··· Records to process ···

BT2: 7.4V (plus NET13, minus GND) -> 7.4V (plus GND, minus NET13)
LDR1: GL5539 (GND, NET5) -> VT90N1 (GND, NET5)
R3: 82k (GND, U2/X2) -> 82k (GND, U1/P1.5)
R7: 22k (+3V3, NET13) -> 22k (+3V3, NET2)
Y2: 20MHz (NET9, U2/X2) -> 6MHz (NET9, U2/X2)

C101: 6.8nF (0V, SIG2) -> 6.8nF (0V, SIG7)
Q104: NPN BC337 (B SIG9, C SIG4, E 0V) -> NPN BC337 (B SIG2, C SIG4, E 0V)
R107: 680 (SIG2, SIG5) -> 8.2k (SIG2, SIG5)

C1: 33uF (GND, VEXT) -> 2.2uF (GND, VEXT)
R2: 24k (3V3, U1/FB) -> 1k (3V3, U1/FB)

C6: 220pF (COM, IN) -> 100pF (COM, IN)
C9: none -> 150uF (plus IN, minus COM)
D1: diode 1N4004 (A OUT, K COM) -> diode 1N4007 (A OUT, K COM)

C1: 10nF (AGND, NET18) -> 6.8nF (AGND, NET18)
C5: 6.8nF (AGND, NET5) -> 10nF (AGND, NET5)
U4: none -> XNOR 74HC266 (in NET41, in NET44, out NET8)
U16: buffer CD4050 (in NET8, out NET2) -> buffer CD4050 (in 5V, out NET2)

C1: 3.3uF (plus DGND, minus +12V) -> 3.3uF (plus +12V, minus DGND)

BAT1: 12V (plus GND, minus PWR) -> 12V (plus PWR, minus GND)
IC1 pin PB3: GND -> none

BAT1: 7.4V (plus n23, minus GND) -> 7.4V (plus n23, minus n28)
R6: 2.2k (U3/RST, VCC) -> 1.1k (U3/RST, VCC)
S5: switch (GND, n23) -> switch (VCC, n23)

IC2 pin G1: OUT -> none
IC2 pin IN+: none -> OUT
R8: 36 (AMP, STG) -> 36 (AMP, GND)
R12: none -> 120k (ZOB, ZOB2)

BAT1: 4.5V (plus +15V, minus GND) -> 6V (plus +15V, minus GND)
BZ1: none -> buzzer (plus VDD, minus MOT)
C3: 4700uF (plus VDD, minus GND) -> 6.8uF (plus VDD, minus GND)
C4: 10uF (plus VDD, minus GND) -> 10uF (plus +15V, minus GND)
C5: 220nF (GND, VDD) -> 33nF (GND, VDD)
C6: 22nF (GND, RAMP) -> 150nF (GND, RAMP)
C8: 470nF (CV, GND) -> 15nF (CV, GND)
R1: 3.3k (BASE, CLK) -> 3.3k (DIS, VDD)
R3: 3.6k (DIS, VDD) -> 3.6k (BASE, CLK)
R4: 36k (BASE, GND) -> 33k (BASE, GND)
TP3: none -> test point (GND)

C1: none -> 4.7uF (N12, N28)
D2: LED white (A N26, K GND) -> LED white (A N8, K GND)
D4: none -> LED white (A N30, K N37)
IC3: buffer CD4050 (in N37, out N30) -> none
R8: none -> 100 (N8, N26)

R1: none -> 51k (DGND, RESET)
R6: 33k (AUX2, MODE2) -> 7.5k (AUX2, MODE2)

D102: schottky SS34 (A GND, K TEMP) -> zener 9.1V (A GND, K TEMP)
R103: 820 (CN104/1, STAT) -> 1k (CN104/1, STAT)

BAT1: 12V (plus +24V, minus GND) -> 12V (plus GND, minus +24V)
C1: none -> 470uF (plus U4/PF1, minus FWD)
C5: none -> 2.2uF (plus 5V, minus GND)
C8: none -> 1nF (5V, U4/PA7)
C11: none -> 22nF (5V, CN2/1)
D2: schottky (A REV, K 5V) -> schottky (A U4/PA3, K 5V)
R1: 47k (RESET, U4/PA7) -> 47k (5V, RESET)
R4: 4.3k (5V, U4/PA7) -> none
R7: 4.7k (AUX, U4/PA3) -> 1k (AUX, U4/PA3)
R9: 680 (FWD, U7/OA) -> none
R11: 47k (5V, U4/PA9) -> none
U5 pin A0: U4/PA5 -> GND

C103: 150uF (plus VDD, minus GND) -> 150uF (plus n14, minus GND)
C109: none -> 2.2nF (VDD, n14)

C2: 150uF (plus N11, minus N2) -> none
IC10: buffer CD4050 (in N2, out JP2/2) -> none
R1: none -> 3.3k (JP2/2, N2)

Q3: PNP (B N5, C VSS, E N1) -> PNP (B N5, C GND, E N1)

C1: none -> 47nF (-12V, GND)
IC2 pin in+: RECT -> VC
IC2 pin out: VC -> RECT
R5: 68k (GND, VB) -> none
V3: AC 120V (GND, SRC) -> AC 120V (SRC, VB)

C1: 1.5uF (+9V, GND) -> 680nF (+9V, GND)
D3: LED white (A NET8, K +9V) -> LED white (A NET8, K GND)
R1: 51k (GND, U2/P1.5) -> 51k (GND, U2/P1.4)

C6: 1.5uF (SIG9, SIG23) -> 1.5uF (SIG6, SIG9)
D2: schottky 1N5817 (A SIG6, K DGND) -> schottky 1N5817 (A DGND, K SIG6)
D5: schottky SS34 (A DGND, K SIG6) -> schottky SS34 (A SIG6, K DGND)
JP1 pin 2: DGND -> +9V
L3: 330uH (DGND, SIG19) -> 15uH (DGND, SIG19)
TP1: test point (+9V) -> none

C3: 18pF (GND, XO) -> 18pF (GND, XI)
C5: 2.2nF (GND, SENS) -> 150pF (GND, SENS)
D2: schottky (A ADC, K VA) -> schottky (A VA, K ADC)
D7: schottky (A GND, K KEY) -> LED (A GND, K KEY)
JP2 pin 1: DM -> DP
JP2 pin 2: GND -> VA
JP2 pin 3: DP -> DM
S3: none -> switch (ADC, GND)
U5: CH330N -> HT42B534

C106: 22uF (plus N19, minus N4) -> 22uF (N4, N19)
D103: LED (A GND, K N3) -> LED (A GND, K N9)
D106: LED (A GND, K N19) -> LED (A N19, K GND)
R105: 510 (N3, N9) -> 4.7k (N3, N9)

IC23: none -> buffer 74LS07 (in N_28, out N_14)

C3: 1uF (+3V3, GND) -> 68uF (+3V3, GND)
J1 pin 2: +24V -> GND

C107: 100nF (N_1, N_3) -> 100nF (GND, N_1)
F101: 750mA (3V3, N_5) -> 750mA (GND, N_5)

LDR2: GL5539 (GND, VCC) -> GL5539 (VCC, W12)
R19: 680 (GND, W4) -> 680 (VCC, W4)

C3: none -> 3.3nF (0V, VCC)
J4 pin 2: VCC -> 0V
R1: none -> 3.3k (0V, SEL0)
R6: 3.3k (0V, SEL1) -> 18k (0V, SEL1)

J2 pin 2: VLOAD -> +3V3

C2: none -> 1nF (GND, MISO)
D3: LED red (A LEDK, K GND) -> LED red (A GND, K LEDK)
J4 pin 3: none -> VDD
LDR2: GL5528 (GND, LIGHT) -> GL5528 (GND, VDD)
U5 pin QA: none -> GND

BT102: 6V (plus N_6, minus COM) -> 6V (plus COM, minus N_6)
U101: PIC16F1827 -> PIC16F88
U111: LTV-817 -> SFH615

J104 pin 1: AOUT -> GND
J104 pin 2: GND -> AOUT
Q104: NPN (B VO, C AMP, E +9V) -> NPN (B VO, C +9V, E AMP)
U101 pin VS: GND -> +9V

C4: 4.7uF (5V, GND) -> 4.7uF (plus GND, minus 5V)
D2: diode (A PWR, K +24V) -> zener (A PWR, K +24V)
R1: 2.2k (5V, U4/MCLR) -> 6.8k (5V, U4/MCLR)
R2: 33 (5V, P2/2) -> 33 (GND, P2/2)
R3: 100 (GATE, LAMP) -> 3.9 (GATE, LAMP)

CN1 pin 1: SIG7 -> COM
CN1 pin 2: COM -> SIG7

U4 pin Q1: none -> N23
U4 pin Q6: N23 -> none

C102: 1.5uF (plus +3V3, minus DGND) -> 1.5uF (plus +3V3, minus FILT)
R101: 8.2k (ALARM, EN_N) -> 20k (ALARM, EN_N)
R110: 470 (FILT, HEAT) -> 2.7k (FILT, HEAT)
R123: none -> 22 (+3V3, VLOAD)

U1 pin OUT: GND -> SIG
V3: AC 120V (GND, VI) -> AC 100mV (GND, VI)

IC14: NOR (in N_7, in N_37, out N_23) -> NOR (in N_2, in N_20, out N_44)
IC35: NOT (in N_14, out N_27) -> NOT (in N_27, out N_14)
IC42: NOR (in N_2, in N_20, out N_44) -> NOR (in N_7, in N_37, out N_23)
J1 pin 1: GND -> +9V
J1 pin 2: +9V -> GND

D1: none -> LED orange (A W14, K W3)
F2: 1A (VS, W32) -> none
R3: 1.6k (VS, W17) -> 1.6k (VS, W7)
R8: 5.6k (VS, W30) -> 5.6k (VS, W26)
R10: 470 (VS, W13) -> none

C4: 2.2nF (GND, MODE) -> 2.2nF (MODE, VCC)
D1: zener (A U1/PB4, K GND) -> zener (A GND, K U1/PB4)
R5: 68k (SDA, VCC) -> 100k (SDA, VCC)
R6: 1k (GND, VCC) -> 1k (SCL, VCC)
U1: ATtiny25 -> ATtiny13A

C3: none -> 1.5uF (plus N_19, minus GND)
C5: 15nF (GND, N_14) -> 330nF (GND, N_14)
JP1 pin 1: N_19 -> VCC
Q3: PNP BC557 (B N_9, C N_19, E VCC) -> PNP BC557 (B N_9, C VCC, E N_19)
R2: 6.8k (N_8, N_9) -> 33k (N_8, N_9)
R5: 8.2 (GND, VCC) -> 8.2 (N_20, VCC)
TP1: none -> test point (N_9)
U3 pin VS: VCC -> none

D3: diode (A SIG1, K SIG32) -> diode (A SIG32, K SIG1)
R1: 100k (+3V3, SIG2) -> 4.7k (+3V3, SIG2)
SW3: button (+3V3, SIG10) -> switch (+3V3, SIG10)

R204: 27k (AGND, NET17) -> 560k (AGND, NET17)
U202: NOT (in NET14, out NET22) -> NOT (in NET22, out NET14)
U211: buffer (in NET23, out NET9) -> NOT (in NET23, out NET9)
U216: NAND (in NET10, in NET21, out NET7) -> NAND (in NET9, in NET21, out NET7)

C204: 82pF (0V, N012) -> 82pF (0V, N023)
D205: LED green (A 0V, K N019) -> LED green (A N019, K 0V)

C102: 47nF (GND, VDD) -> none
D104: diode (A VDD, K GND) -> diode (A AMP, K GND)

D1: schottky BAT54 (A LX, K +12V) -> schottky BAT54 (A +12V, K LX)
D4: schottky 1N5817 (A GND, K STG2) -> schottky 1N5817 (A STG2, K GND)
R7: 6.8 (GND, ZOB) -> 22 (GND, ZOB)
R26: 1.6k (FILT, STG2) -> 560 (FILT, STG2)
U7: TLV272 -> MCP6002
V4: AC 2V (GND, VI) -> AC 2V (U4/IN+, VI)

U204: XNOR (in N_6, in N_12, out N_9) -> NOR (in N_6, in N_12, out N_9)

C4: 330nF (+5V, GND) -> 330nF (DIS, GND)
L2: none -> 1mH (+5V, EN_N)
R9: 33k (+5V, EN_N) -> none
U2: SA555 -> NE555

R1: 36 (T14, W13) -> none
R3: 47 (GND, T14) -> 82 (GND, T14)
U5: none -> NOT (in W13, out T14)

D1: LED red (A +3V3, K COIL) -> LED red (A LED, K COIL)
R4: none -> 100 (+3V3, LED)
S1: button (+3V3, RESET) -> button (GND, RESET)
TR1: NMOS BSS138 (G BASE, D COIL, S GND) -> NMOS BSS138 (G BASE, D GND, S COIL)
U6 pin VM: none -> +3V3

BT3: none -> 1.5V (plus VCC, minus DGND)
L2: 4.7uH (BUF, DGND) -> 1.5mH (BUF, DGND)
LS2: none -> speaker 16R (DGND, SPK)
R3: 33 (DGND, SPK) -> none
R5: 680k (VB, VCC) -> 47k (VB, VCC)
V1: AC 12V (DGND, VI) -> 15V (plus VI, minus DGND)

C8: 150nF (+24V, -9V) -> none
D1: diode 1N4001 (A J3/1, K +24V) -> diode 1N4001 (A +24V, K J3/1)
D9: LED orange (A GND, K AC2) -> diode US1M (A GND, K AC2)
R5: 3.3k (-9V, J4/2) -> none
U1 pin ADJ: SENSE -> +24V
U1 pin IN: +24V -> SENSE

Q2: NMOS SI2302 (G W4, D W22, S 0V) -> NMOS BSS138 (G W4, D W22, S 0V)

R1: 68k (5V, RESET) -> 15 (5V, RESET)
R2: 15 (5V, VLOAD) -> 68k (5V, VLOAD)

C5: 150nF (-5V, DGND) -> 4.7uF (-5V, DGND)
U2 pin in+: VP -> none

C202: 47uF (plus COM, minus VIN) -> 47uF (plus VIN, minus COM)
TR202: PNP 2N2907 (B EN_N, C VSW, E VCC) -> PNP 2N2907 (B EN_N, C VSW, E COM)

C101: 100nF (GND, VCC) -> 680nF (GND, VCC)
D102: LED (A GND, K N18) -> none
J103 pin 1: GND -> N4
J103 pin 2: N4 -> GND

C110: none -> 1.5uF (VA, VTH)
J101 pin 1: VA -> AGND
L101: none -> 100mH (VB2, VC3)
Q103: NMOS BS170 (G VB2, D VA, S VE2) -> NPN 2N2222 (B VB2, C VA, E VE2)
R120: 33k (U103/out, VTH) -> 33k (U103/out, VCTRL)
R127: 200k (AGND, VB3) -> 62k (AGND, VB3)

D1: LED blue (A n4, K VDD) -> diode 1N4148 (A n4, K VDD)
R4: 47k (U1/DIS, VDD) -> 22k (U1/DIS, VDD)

···

### Exercise:
On how many lines above does the word "point" appear? Answer with that figure only.

### Expected output:
3